▶ [Problem statement]:
Reproduce the opening lines of the records exactly, up to and including the line in which "L102: 3.3mH (LX, VIN) -> 1.5uH (LX, VIN)" occurs.

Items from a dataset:
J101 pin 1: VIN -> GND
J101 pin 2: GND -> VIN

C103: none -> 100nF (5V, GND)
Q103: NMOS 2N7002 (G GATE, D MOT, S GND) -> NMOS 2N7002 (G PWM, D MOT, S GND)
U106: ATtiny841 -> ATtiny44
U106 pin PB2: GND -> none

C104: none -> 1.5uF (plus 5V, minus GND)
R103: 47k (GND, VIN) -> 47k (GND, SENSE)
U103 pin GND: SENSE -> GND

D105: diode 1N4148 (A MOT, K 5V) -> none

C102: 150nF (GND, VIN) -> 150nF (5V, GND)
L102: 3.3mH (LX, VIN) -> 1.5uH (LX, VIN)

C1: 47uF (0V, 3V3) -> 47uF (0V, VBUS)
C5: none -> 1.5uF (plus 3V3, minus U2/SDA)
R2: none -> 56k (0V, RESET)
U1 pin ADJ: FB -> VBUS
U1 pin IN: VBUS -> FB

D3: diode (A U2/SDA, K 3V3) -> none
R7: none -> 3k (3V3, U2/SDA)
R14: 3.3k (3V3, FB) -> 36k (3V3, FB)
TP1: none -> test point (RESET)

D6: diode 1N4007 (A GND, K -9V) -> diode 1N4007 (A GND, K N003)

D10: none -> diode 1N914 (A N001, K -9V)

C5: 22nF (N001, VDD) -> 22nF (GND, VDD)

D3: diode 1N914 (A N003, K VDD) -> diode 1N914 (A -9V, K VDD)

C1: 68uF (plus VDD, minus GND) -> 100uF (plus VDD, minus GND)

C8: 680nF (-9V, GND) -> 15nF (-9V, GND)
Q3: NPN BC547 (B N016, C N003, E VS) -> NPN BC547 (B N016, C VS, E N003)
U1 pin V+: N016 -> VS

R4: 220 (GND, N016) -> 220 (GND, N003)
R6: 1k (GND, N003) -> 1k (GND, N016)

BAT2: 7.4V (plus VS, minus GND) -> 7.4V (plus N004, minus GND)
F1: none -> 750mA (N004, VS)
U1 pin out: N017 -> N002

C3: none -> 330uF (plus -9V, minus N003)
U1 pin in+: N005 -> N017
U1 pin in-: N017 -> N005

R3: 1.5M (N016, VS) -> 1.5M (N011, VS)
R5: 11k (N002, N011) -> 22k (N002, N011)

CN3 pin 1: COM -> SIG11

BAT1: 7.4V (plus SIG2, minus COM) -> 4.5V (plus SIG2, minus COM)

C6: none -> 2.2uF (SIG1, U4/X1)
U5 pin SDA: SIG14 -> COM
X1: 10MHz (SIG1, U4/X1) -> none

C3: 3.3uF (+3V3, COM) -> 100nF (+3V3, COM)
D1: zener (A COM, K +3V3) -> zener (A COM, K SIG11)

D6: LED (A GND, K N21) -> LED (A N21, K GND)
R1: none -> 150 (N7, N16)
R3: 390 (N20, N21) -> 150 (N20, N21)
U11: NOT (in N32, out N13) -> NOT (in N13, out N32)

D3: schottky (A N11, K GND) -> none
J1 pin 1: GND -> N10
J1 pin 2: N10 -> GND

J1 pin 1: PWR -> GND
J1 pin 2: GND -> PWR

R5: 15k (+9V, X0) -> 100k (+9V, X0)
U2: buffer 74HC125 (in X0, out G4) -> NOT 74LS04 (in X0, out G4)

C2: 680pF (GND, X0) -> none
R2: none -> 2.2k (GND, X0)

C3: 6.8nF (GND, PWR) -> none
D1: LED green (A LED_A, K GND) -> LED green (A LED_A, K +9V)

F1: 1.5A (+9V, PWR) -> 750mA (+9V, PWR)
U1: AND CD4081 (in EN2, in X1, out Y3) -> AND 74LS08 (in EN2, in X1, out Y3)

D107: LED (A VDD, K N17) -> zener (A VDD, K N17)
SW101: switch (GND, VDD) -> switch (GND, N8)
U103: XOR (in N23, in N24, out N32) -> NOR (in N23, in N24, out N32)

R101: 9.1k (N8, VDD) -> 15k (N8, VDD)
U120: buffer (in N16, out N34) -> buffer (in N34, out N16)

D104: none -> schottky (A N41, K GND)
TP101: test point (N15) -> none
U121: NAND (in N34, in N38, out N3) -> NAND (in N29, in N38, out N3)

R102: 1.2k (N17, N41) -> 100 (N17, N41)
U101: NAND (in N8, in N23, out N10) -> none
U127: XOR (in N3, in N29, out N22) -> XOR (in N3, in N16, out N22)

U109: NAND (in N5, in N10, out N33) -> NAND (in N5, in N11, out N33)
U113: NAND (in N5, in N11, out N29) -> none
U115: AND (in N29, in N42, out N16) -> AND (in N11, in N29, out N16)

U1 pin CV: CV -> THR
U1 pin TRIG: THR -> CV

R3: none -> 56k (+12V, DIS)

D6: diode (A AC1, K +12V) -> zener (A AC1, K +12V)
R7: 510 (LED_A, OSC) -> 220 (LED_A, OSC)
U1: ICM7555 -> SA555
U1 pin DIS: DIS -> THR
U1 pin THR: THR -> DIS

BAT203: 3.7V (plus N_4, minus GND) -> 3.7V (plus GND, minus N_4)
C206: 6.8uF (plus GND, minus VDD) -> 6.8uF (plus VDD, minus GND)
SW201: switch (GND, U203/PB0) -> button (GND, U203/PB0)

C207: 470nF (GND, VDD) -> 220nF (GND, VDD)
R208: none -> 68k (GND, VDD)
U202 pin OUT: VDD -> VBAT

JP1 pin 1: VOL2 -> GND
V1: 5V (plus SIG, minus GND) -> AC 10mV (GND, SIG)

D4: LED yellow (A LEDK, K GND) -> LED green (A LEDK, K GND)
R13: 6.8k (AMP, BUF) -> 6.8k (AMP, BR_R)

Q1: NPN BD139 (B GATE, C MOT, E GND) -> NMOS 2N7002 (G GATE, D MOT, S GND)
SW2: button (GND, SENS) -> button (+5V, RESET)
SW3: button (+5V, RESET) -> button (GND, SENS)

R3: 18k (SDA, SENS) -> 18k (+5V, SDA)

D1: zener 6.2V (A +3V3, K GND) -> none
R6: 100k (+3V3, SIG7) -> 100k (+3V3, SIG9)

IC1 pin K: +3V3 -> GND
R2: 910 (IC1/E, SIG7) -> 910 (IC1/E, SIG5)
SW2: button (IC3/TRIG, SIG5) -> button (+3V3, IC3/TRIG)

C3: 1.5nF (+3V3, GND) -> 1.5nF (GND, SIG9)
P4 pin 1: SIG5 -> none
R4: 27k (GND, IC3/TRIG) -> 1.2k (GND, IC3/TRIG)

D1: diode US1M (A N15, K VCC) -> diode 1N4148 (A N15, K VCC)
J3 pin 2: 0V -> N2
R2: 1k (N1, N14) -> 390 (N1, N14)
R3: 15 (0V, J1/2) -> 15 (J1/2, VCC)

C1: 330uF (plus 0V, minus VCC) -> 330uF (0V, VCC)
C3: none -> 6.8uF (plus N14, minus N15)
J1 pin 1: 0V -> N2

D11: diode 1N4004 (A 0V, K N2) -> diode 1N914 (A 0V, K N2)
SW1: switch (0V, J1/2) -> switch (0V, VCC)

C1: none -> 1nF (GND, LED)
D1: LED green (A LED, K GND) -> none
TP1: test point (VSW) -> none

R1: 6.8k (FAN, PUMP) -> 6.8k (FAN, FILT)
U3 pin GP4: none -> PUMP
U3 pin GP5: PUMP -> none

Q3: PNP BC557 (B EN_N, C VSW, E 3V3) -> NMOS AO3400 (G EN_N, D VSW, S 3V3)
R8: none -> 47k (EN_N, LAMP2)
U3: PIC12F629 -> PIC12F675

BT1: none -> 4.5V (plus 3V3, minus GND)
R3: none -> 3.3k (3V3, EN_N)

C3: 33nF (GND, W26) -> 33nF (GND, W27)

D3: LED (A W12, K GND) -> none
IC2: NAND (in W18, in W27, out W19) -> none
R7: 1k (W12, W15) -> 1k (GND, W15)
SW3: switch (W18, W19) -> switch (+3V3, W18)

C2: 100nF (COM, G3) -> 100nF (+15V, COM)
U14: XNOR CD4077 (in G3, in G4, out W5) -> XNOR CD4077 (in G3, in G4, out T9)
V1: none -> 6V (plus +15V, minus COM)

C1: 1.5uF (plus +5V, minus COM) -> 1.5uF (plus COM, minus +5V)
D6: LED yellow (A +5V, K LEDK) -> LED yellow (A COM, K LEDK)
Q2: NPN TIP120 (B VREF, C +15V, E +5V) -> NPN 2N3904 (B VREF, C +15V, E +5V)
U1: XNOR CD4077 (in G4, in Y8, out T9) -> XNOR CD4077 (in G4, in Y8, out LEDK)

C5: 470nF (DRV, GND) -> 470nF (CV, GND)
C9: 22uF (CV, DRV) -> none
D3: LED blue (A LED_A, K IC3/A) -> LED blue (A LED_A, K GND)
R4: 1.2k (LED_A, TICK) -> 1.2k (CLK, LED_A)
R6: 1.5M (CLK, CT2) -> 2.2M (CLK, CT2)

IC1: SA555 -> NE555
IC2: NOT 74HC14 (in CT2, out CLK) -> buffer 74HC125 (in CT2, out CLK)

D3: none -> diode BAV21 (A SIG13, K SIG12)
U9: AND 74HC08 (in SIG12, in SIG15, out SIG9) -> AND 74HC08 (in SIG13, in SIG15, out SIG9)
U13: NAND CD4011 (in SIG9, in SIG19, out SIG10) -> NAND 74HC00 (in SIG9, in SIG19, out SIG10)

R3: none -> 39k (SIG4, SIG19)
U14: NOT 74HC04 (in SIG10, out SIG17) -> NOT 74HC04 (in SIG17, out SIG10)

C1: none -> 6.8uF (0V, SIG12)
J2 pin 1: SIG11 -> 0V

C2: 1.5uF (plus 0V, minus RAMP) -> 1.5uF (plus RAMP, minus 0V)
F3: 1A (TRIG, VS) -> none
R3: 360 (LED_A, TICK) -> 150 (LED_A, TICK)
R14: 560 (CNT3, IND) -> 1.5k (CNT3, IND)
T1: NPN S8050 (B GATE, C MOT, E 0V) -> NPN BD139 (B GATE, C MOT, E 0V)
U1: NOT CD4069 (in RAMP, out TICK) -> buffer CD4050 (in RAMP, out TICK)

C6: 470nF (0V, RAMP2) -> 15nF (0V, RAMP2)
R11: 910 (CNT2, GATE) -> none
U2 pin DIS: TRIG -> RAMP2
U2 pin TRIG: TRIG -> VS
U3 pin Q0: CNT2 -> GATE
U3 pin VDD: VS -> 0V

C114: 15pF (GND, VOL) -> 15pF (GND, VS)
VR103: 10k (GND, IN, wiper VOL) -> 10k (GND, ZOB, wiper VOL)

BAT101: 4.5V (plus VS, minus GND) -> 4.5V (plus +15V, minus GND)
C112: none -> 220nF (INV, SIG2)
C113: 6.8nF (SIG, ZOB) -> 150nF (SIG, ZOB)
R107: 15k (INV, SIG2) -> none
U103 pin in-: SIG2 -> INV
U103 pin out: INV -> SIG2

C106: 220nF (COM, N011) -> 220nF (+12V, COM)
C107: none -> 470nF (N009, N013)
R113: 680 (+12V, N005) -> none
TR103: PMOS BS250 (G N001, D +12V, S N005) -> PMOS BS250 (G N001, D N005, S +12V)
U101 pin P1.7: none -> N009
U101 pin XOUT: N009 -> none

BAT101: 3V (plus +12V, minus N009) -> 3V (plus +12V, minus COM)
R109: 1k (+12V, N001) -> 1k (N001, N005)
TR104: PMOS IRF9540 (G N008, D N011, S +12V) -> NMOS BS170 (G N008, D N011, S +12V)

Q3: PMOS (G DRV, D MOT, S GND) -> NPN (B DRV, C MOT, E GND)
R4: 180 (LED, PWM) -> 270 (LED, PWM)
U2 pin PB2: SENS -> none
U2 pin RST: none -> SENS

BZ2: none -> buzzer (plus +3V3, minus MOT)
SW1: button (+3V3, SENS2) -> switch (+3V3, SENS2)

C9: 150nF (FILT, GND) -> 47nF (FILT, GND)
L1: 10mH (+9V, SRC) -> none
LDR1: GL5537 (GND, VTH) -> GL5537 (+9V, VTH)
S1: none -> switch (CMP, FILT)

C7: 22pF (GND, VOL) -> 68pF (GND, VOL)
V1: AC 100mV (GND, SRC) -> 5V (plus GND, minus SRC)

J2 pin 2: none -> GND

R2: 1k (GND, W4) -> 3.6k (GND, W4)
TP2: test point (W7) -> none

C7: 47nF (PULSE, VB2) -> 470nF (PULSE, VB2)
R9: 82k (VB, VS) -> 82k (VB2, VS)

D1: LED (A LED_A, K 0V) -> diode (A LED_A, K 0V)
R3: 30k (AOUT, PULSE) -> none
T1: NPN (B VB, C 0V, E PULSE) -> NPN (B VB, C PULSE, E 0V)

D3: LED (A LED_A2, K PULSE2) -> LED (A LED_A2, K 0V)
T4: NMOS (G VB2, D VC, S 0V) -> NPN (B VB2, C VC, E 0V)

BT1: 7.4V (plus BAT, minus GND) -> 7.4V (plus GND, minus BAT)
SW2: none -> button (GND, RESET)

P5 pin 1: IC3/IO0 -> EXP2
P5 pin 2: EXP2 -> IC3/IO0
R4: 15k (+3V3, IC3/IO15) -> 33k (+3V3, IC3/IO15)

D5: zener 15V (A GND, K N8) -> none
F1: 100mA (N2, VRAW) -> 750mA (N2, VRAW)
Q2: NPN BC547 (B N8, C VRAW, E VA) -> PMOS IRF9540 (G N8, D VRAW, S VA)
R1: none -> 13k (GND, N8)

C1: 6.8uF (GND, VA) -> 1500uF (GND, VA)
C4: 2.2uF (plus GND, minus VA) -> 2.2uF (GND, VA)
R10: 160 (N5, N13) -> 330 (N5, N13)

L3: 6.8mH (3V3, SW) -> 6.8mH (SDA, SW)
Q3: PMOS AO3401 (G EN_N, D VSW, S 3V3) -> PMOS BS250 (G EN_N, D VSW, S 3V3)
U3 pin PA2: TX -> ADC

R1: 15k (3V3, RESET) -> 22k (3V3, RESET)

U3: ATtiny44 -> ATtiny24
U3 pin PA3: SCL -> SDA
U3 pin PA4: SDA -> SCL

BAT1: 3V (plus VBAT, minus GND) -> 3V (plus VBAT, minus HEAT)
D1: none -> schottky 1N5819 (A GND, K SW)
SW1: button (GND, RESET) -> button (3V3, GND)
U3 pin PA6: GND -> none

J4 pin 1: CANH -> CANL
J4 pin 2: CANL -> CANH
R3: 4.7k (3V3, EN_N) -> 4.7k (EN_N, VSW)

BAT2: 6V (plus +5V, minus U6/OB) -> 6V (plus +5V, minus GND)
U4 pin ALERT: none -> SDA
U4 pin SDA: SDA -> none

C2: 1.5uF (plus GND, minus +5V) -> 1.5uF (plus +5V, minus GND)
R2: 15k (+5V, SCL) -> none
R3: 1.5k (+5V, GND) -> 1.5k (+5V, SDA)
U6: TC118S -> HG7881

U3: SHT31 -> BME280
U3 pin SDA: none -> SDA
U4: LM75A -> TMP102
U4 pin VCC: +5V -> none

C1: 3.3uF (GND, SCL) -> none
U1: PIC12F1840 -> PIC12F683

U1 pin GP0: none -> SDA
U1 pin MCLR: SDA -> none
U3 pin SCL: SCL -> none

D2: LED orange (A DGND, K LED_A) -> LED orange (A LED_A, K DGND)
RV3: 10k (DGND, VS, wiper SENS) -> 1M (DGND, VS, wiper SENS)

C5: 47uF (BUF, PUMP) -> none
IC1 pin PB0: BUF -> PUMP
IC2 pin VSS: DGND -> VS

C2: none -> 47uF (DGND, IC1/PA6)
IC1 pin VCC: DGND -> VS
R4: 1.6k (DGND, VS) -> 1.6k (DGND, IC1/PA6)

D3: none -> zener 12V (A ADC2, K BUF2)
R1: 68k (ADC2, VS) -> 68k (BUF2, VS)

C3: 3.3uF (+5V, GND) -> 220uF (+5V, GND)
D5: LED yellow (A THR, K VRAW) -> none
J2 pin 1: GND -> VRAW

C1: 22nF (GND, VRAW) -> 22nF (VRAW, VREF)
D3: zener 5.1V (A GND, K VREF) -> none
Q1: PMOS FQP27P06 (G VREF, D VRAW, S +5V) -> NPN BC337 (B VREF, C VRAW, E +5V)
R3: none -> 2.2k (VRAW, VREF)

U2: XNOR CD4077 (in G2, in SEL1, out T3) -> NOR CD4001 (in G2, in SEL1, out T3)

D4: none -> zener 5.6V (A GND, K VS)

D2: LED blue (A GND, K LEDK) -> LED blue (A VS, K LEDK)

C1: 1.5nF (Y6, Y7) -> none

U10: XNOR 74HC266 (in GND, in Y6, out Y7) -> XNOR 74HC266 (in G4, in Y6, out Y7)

▶ [Result of the exercise]:
J101 pin 1: VIN -> GND
J101 pin 2: GND -> VIN

C103: none -> 100nF (5V, GND)
Q103: NMOS 2N7002 (G GATE, D MOT, S GND) -> NMOS 2N7002 (G PWM, D MOT, S GND)
U106: ATtiny841 -> ATtiny44
U106 pin PB2: GND -> none

C104: none -> 1.5uF (plus 5V, minus GND)
R103: 47k (GND, VIN) -> 47k (GND, SENSE)
U103 pin GND: SENSE -> GND

D105: diode 1N4148 (A MOT, K 5V) -> none

C102: 150nF (GND, VIN) -> 150nF (5V, GND)
L102: 3.3mH (LX, VIN) -> 1.5uH (LX, VIN)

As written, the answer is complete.